● PROBLEM DESCRIPTION: Below are records. Copy every line with "board" in it.

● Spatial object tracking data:
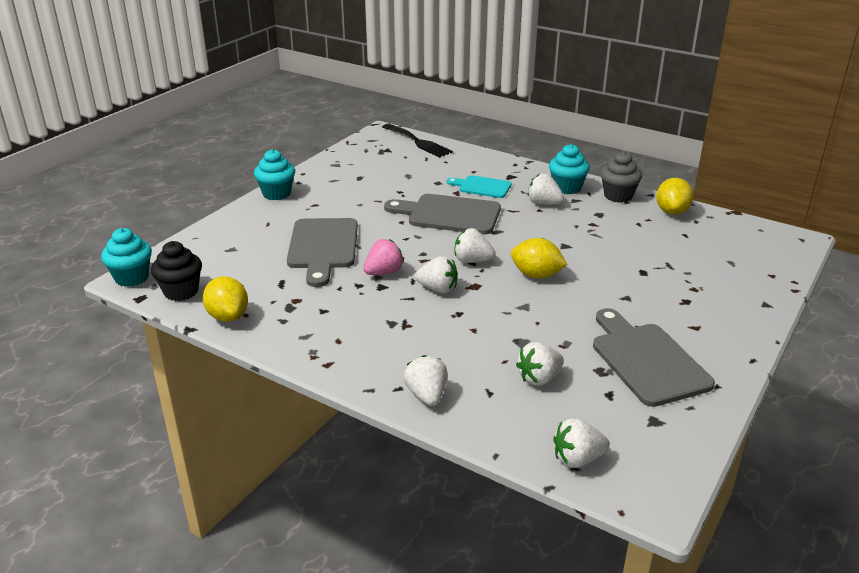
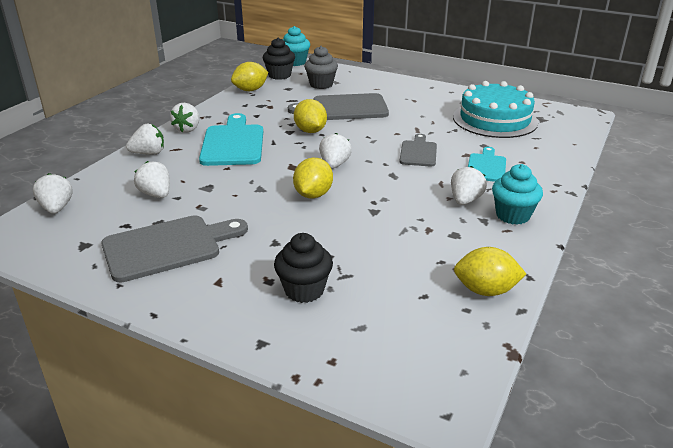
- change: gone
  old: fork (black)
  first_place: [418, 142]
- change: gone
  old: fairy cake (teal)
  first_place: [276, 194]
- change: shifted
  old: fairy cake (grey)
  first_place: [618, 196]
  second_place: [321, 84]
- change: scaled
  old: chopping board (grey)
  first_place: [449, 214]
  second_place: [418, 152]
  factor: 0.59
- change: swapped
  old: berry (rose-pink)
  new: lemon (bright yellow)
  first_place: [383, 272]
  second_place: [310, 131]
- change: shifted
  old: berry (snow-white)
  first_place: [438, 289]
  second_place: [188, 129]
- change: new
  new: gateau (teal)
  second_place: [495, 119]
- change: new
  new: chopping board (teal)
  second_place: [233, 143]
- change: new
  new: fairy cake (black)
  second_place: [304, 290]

● RESPONSE TO THIS EXERCISE:
  old: chopping board (grey)
  new: chopping board (teal)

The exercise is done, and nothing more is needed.